__Directions for this task__.
Retype all entries exactly as they stand, excluding pictures.

__Available records__.
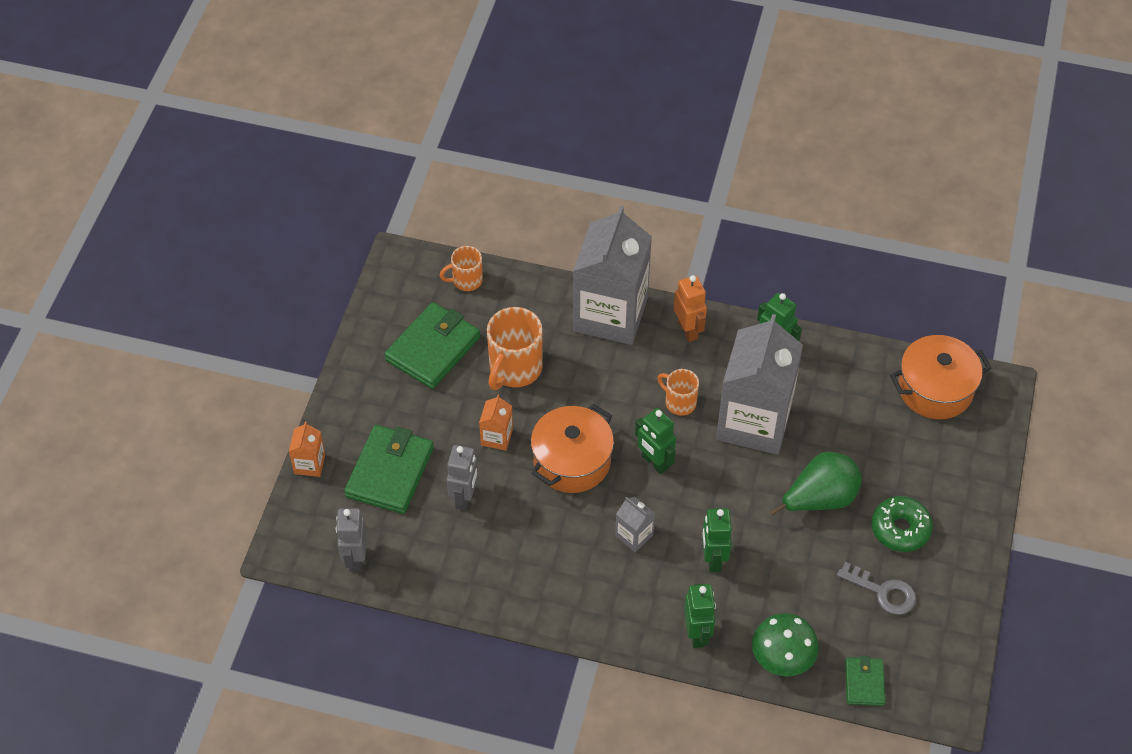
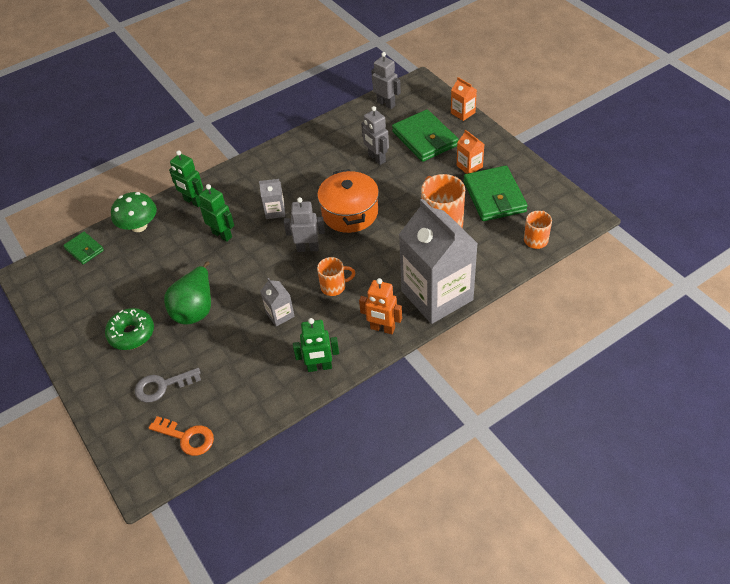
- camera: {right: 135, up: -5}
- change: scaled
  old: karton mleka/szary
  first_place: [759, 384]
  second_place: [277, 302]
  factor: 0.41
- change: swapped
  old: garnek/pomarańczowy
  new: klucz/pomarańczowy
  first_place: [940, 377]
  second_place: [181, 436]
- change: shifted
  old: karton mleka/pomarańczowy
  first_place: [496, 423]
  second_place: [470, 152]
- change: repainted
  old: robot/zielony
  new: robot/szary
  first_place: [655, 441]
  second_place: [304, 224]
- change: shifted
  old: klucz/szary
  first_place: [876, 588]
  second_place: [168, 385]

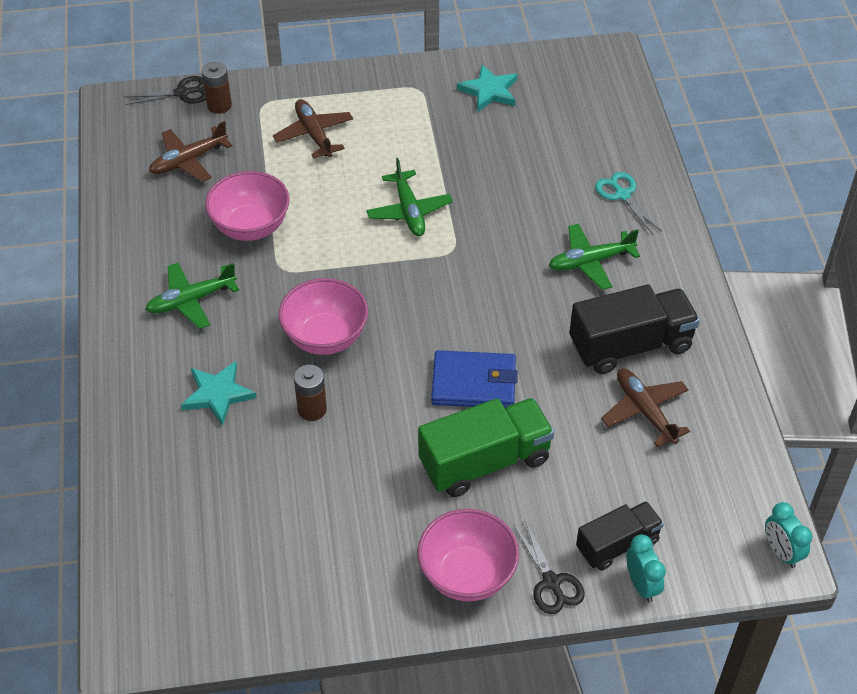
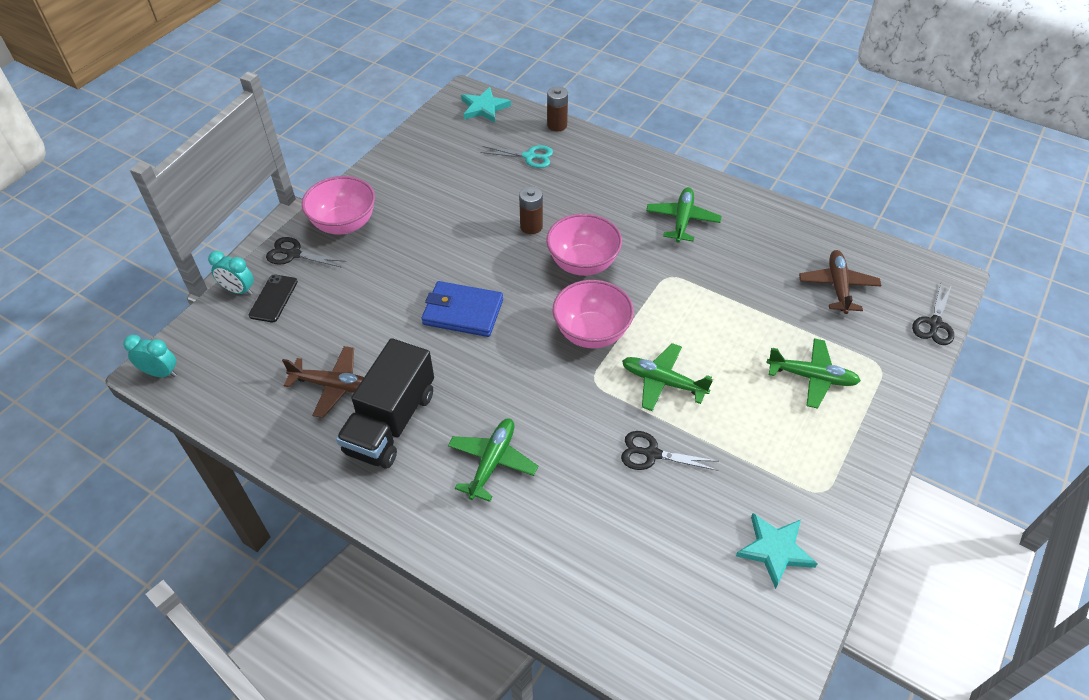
- camera: {right: 130, up: 0}
- change: shifted
  old: bateria/brązowy
  first_place: [217, 88]
  second_place: [557, 108]
- change: repainted
  old: samolot/brązowy
  new: samolot/zielony
  first_place: [313, 129]
  second_place: [814, 373]
- change: shifted
  old: miska/różowy
  first_place: [247, 206]
  second_place: [593, 314]
- change: shifted
  old: nożyczki/turkusowy
  first_place: [628, 203]
  second_place: [517, 156]
- change: rotated
  old: portfel/niebieski
  first_place: [474, 379]
  second_place: [462, 309]
  degrees: 60
- change: shifted
  old: gwiazda/turkusowy
  first_place: [218, 393]
  second_place: [486, 105]
- change: gone
  old: ciężarówka/zielony
  first_place: [486, 447]
- change: swapped
  old: ciężarówka/czarny
  new: telefon/czarny
  first_place: [620, 536]
  second_place: [273, 298]
- change: new
  new: nożyczki/czarny
  second_place: [670, 451]

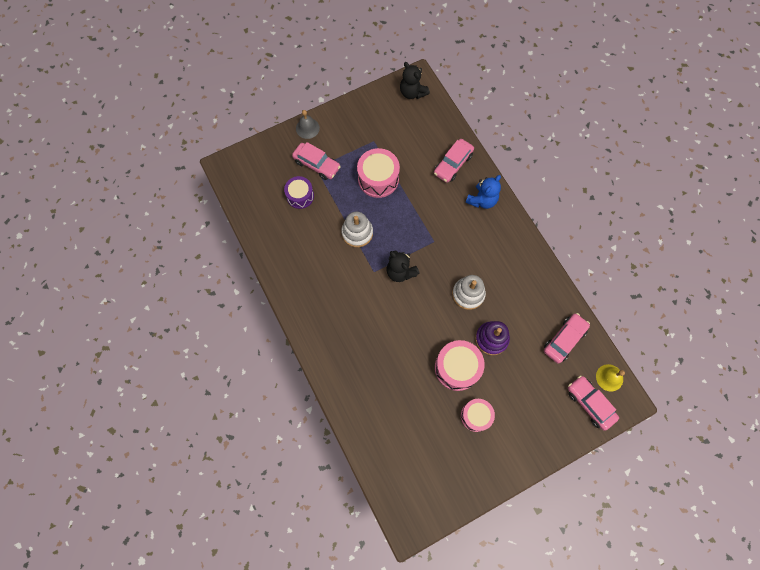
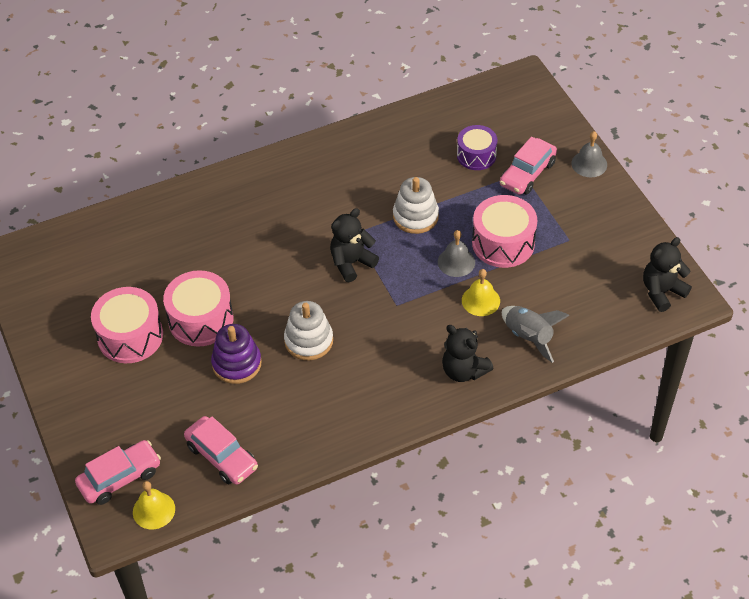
- camera: {right: 95, up: -20}
- change: swapped
  old: samochód/różowy
  new: rakieta/szary
  first_place: [454, 161]
  second_place: [536, 334]
- change: repainted
  old: miś/niebieski
  new: miś/czarny
  first_place: [483, 192]
  second_place: [468, 353]
- change: scaled
  old: bęben/różowy
  first_place: [478, 415]
  second_place: [127, 325]
  factor: 1.51
- change: new
  new: dzwonek/szary
  second_place: [456, 253]
- change: new
  new: dzwonek/żółty
  second_place: [481, 292]

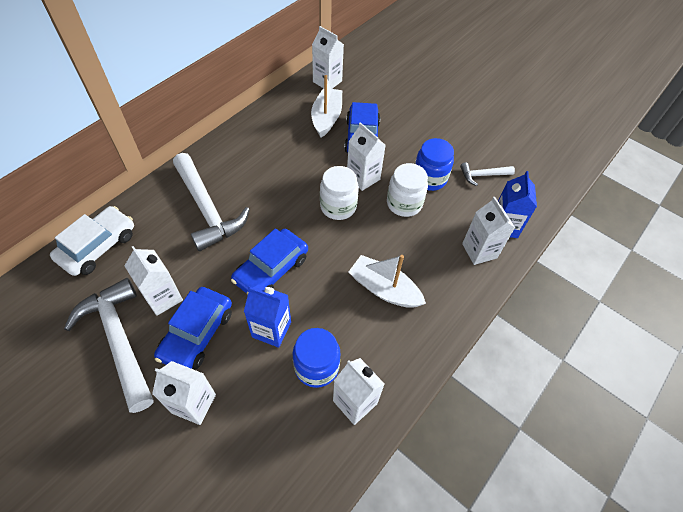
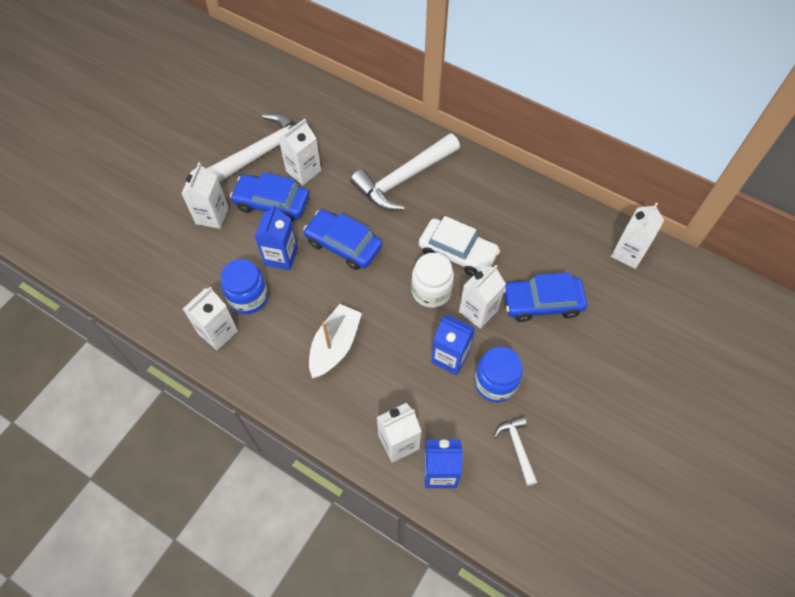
- camera: {right: 85, up: 5}
- change: gone
  old: łódka/biały
  first_place: [326, 106]
- change: swapped
  old: słoik/biały
  new: karton mleka/niebieski
  first_place: [407, 190]
  second_place: [453, 345]
- change: shifted
  old: samochód/biały
  first_place: [92, 241]
  second_place: [459, 246]

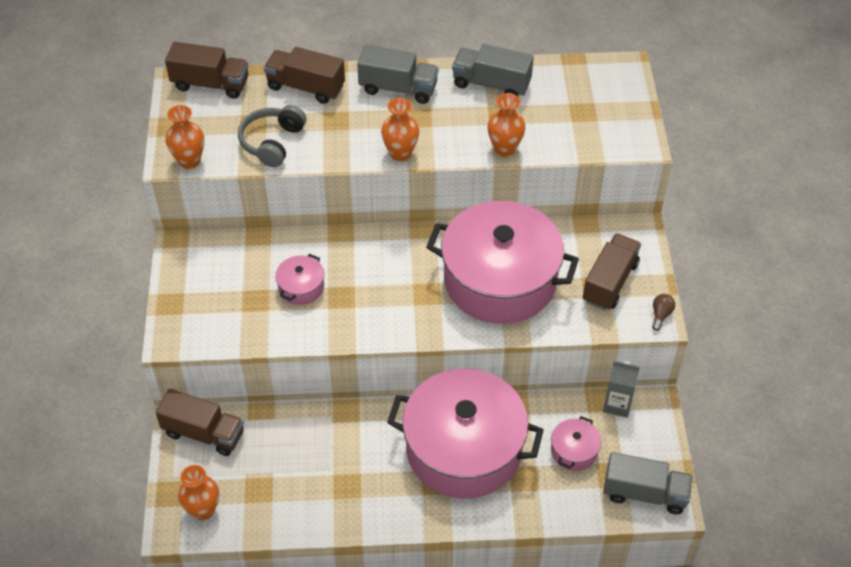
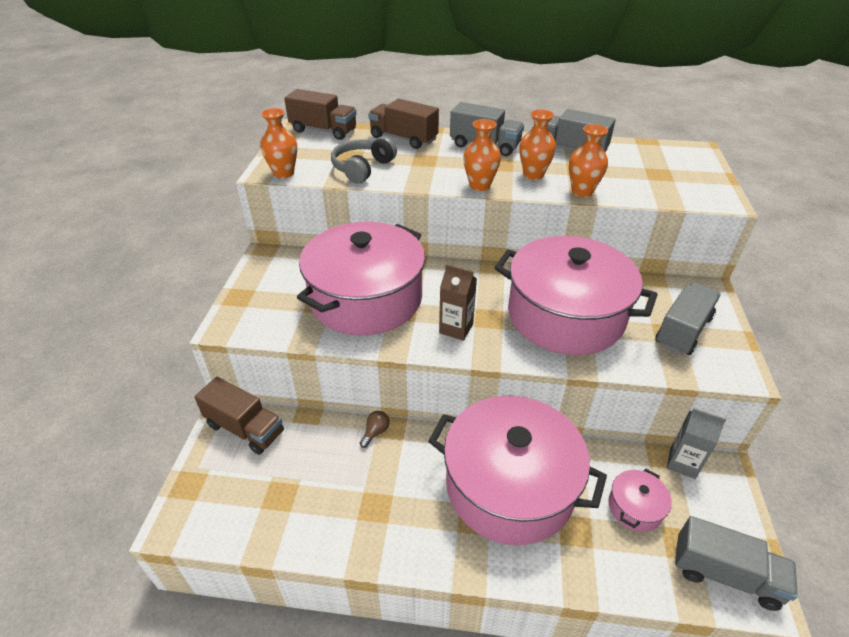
- camera: {right: 10, up: -10}
- change: repainted
  old: ciężarówka/brązowy
  new: ciężarówka/szary
  first_place: [612, 272]
  second_place: [688, 318]
- change: scaled
  old: garnek/różowy
  first_place: [299, 279]
  second_place: [361, 278]
  factor: 2.48
- change: shifted
  old: żarówka/brązowy
  first_place: [663, 312]
  second_place: [375, 429]
- change: shifted
  old: wazon/pomarańczowy
  first_place: [198, 492]
  second_place: [537, 144]
- change: new
  new: karton mleka/brązowy
  second_place: [458, 302]

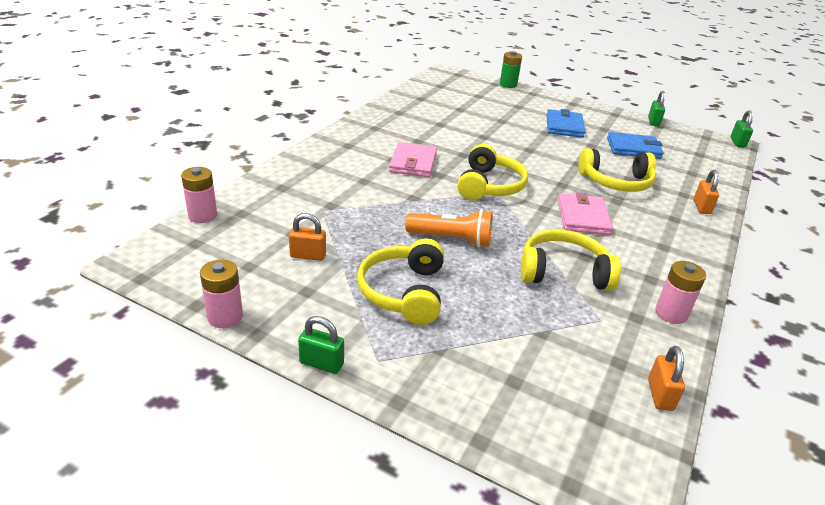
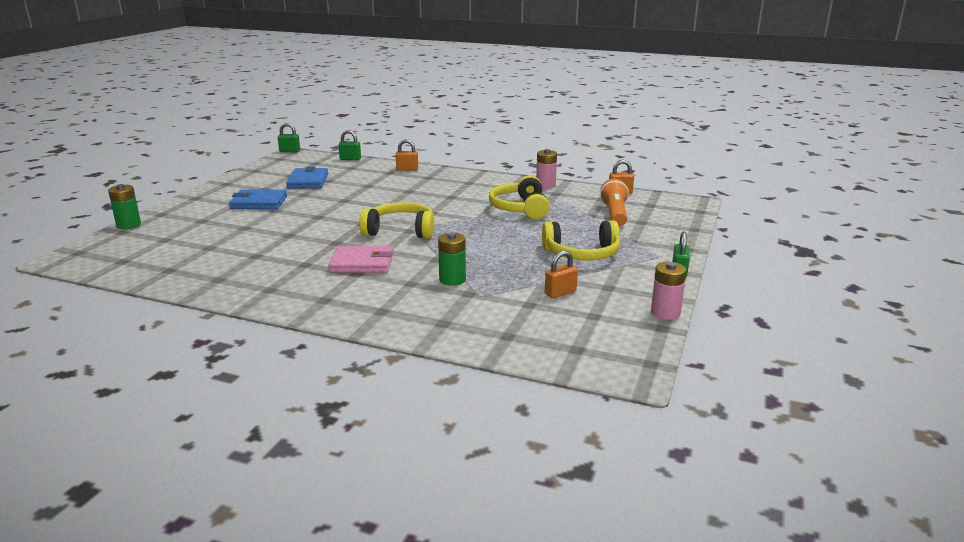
- camera: {right: -95, up: -10}
- change: shifted
  old: kłódka/zielony
  first_place: [656, 108]
  second_place: [350, 145]
- change: gone
  old: słuchawki/żółty
  first_place: [617, 170]
- change: gone
  old: bateria/różowy
  first_place: [199, 195]
- change: gone
  old: portfel/różowy
  first_place: [585, 213]
- change: shifted
  old: latarka/pomarańczowy
  first_place: [449, 228]
  second_place: [614, 202]
- change: rotated
  old: kłódka/pomarańczowy
  first_place: [307, 237]
  second_place: [561, 274]
  degrees: 60
- change: new
  new: bateria/zielony
  second_place: [452, 259]

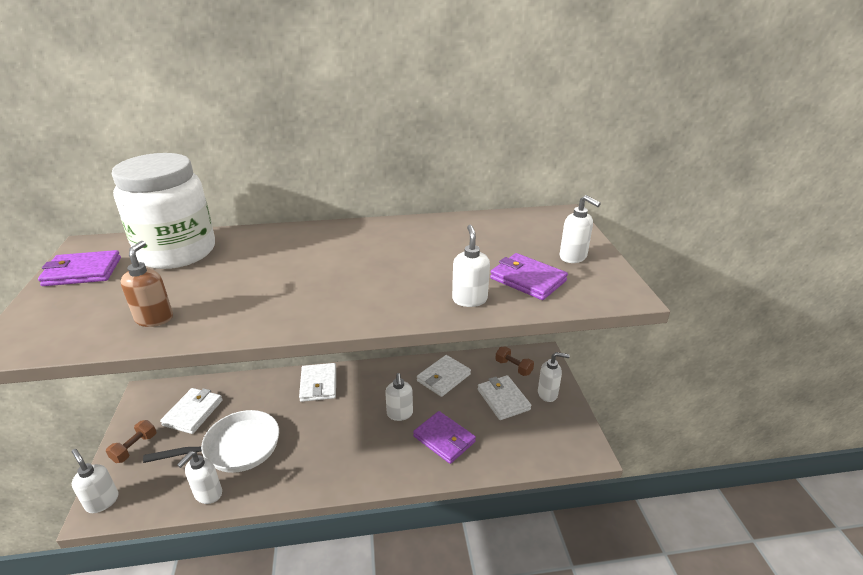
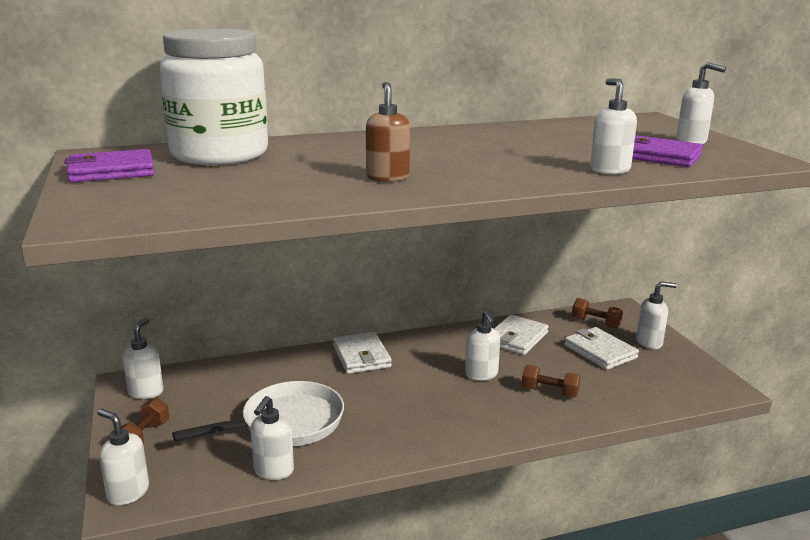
- camera: {right: -10, up: -10}
- change: shifted
  old: dozownik mydła/brązowy
  first_place: [147, 284]
  second_place: [388, 132]
- change: gone
  old: portfel/biały
  first_place: [191, 411]
- change: swapped
  old: portfel/fioletowy
  new: hantel/brązowy
  first_place: [444, 437]
  second_place: [551, 381]
- change: new
  new: dozownik mydła/biały
  second_place: [142, 358]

__Exercise answer__.
- camera: {right: 135, up: -5}
- change: scaled
  old: karton mleka/szary
  first_place: [759, 384]
  second_place: [277, 302]
  factor: 0.41
- change: swapped
  old: garnek/pomarańczowy
  new: klucz/pomarańczowy
  first_place: [940, 377]
  second_place: [181, 436]
- change: shifted
  old: karton mleka/pomarańczowy
  first_place: [496, 423]
  second_place: [470, 152]
- change: repainted
  old: robot/zielony
  new: robot/szary
  first_place: [655, 441]
  second_place: [304, 224]
- change: shifted
  old: klucz/szary
  first_place: [876, 588]
  second_place: [168, 385]

- camera: {right: 130, up: 0}
- change: shifted
  old: bateria/brązowy
  first_place: [217, 88]
  second_place: [557, 108]
- change: repainted
  old: samolot/brązowy
  new: samolot/zielony
  first_place: [313, 129]
  second_place: [814, 373]
- change: shifted
  old: miska/różowy
  first_place: [247, 206]
  second_place: [593, 314]
- change: shifted
  old: nożyczki/turkusowy
  first_place: [628, 203]
  second_place: [517, 156]
- change: rotated
  old: portfel/niebieski
  first_place: [474, 379]
  second_place: [462, 309]
  degrees: 60
- change: shifted
  old: gwiazda/turkusowy
  first_place: [218, 393]
  second_place: [486, 105]
- change: gone
  old: ciężarówka/zielony
  first_place: [486, 447]
- change: swapped
  old: ciężarówka/czarny
  new: telefon/czarny
  first_place: [620, 536]
  second_place: [273, 298]
- change: new
  new: nożyczki/czarny
  second_place: [670, 451]

- camera: {right: 95, up: -20}
- change: swapped
  old: samochód/różowy
  new: rakieta/szary
  first_place: [454, 161]
  second_place: [536, 334]
- change: repainted
  old: miś/niebieski
  new: miś/czarny
  first_place: [483, 192]
  second_place: [468, 353]
- change: scaled
  old: bęben/różowy
  first_place: [478, 415]
  second_place: [127, 325]
  factor: 1.51
- change: new
  new: dzwonek/szary
  second_place: [456, 253]
- change: new
  new: dzwonek/żółty
  second_place: [481, 292]

- camera: {right: 85, up: 5}
- change: gone
  old: łódka/biały
  first_place: [326, 106]
- change: swapped
  old: słoik/biały
  new: karton mleka/niebieski
  first_place: [407, 190]
  second_place: [453, 345]
- change: shifted
  old: samochód/biały
  first_place: [92, 241]
  second_place: [459, 246]

- camera: {right: 10, up: -10}
- change: repainted
  old: ciężarówka/brązowy
  new: ciężarówka/szary
  first_place: [612, 272]
  second_place: [688, 318]
- change: scaled
  old: garnek/różowy
  first_place: [299, 279]
  second_place: [361, 278]
  factor: 2.48
- change: shifted
  old: żarówka/brązowy
  first_place: [663, 312]
  second_place: [375, 429]
- change: shifted
  old: wazon/pomarańczowy
  first_place: [198, 492]
  second_place: [537, 144]
- change: new
  new: karton mleka/brązowy
  second_place: [458, 302]

- camera: {right: -95, up: -10}
- change: shifted
  old: kłódka/zielony
  first_place: [656, 108]
  second_place: [350, 145]
- change: gone
  old: słuchawki/żółty
  first_place: [617, 170]
- change: gone
  old: bateria/różowy
  first_place: [199, 195]
- change: gone
  old: portfel/różowy
  first_place: [585, 213]
- change: shifted
  old: latarka/pomarańczowy
  first_place: [449, 228]
  second_place: [614, 202]
- change: rotated
  old: kłódka/pomarańczowy
  first_place: [307, 237]
  second_place: [561, 274]
  degrees: 60
- change: new
  new: bateria/zielony
  second_place: [452, 259]

- camera: {right: -10, up: -10}
- change: shifted
  old: dozownik mydła/brązowy
  first_place: [147, 284]
  second_place: [388, 132]
- change: gone
  old: portfel/biały
  first_place: [191, 411]
- change: swapped
  old: portfel/fioletowy
  new: hantel/brązowy
  first_place: [444, 437]
  second_place: [551, 381]
- change: new
  new: dozownik mydła/biały
  second_place: [142, 358]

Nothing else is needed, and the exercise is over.